**What to do:**
Go through the entries below and collect each line with the string "DGND" in it.

**Exercise materials:**
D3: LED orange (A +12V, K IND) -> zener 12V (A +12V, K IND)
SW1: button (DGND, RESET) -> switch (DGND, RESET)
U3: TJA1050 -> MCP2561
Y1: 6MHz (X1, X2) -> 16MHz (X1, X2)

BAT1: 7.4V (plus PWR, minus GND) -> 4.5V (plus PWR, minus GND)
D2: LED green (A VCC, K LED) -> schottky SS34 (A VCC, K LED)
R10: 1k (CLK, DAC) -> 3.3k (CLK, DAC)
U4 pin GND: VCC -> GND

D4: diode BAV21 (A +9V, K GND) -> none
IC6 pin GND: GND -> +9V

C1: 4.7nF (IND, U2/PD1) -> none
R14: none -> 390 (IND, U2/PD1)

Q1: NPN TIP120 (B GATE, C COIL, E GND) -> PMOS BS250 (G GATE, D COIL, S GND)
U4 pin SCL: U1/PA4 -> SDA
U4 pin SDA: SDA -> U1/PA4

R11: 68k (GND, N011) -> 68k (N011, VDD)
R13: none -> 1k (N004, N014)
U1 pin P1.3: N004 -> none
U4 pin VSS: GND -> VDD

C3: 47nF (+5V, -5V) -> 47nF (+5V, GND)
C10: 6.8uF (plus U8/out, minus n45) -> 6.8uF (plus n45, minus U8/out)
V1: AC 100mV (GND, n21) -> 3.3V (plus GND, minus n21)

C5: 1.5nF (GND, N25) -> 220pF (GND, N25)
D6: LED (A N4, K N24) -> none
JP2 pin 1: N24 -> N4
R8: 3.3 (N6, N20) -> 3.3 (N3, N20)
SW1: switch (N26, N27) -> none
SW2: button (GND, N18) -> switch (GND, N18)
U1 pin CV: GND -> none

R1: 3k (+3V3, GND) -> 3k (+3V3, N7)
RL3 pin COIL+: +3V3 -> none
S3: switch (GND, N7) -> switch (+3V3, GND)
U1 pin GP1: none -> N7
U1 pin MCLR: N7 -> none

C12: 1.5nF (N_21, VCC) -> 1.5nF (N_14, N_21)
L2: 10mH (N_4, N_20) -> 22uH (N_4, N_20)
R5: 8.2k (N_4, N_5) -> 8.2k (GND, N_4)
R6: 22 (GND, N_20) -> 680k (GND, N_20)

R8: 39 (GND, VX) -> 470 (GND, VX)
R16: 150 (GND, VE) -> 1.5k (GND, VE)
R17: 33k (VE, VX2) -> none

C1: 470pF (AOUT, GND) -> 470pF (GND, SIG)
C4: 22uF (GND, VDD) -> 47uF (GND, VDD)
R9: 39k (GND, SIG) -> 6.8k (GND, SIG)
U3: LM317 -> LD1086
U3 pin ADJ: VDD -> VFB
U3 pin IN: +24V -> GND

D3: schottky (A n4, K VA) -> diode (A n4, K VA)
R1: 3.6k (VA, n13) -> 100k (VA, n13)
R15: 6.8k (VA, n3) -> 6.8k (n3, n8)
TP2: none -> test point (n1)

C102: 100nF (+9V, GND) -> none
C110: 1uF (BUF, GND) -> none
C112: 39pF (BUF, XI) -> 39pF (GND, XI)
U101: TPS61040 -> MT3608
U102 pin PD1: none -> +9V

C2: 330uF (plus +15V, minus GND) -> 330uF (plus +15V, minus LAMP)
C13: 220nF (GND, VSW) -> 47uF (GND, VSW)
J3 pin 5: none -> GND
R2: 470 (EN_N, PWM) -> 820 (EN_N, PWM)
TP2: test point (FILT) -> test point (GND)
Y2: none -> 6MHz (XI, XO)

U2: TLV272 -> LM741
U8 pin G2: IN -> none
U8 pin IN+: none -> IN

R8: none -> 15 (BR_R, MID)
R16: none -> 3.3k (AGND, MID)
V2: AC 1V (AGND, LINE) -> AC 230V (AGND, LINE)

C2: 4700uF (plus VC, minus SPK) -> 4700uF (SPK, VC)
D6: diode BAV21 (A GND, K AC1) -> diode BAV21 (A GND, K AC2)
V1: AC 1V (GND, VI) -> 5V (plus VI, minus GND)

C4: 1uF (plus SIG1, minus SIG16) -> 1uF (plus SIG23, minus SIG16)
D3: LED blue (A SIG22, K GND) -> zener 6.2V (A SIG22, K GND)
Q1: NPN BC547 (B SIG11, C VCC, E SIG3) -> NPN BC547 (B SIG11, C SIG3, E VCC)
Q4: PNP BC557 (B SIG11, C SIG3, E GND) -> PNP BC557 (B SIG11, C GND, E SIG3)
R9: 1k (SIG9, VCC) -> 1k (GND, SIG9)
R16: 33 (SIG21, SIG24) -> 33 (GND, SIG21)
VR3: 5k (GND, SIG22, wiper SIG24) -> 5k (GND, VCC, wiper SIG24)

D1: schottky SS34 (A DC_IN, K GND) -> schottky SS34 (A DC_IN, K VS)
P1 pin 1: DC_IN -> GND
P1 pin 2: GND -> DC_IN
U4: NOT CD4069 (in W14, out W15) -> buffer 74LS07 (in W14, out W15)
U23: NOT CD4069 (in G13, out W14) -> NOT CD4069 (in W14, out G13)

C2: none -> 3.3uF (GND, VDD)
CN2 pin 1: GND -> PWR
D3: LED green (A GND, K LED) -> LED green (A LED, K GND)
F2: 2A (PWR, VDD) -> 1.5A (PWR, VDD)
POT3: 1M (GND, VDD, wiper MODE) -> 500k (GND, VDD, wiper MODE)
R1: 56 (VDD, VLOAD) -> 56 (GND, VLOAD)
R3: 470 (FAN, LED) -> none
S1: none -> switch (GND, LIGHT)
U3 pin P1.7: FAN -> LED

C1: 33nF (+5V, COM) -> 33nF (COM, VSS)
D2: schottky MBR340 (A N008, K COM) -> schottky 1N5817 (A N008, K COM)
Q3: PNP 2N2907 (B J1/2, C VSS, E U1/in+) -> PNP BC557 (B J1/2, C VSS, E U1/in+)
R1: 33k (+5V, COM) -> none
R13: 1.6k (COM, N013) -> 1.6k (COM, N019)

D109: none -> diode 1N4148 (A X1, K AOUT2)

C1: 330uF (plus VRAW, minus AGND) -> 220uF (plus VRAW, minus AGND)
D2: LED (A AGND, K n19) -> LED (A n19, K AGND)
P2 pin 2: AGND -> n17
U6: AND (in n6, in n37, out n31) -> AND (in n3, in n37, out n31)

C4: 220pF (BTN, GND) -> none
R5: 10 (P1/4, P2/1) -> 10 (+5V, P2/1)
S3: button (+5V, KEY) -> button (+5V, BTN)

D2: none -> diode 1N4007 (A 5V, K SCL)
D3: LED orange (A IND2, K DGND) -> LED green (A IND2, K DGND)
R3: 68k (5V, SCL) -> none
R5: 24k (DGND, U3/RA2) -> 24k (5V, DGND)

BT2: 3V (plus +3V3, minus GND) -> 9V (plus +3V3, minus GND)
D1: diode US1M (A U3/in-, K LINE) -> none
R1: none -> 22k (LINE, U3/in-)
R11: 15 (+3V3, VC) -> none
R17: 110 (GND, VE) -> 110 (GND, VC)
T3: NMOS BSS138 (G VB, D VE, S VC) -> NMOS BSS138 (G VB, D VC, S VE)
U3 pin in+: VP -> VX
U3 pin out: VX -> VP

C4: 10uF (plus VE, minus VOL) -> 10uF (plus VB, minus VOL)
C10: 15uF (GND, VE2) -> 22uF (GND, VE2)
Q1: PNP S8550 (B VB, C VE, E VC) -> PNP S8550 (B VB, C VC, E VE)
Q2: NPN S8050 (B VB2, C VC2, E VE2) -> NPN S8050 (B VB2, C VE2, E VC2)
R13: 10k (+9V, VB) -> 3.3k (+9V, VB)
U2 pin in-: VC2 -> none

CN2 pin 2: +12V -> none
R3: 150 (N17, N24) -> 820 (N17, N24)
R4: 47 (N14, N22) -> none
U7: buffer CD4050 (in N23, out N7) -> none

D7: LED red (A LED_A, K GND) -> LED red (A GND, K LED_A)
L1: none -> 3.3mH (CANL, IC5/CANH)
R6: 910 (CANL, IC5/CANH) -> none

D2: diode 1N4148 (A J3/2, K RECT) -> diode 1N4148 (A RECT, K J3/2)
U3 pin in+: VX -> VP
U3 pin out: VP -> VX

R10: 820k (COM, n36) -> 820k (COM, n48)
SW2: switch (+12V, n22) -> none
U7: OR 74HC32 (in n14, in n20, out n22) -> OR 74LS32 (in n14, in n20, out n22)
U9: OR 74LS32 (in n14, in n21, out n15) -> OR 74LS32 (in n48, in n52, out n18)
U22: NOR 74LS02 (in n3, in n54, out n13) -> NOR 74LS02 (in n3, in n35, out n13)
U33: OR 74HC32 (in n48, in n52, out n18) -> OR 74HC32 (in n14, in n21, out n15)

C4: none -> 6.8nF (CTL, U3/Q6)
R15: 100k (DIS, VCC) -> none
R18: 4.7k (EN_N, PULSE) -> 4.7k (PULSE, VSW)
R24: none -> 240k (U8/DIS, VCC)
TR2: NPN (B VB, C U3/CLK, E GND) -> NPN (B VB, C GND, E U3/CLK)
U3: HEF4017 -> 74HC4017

**Response to this task:**
SW1: button (DGND, RESET) -> switch (DGND, RESET)
D3: LED orange (A IND2, K DGND) -> LED green (A IND2, K DGND)
R5: 24k (DGND, U3/RA2) -> 24k (5V, DGND)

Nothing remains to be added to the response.